Shape state change listings
________________________

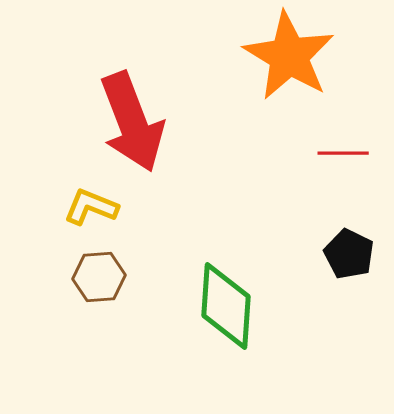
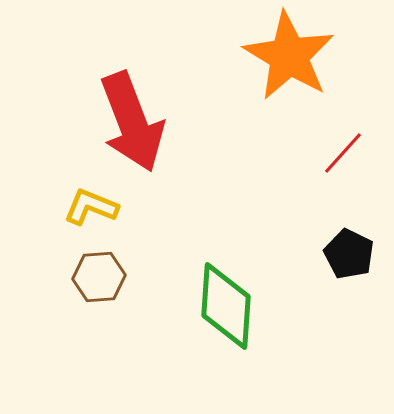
red line: rotated 48 degrees counterclockwise
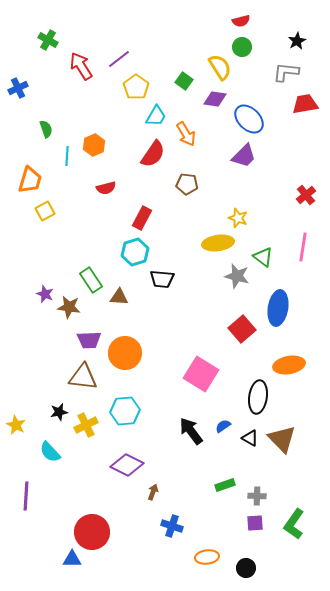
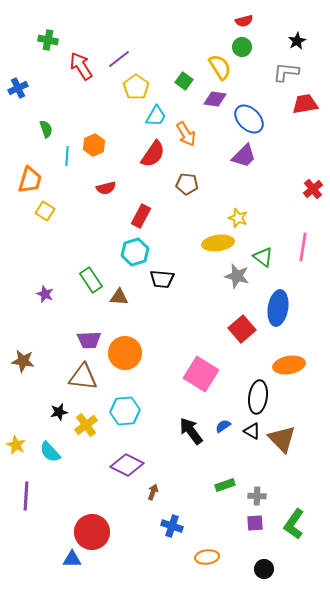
red semicircle at (241, 21): moved 3 px right
green cross at (48, 40): rotated 18 degrees counterclockwise
red cross at (306, 195): moved 7 px right, 6 px up
yellow square at (45, 211): rotated 30 degrees counterclockwise
red rectangle at (142, 218): moved 1 px left, 2 px up
brown star at (69, 307): moved 46 px left, 54 px down
yellow star at (16, 425): moved 20 px down
yellow cross at (86, 425): rotated 10 degrees counterclockwise
black triangle at (250, 438): moved 2 px right, 7 px up
black circle at (246, 568): moved 18 px right, 1 px down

________________________

The data should be printed again unchanged; leave its pictures out.

* ANSWER AREA *
red line: rotated 48 degrees counterclockwise
red semicircle at (241, 21): moved 3 px right
green cross at (48, 40): rotated 18 degrees counterclockwise
red cross at (306, 195): moved 7 px right, 6 px up
yellow square at (45, 211): rotated 30 degrees counterclockwise
red rectangle at (142, 218): moved 1 px left, 2 px up
brown star at (69, 307): moved 46 px left, 54 px down
yellow star at (16, 425): moved 20 px down
yellow cross at (86, 425): rotated 10 degrees counterclockwise
black triangle at (250, 438): moved 2 px right, 7 px up
black circle at (246, 568): moved 18 px right, 1 px down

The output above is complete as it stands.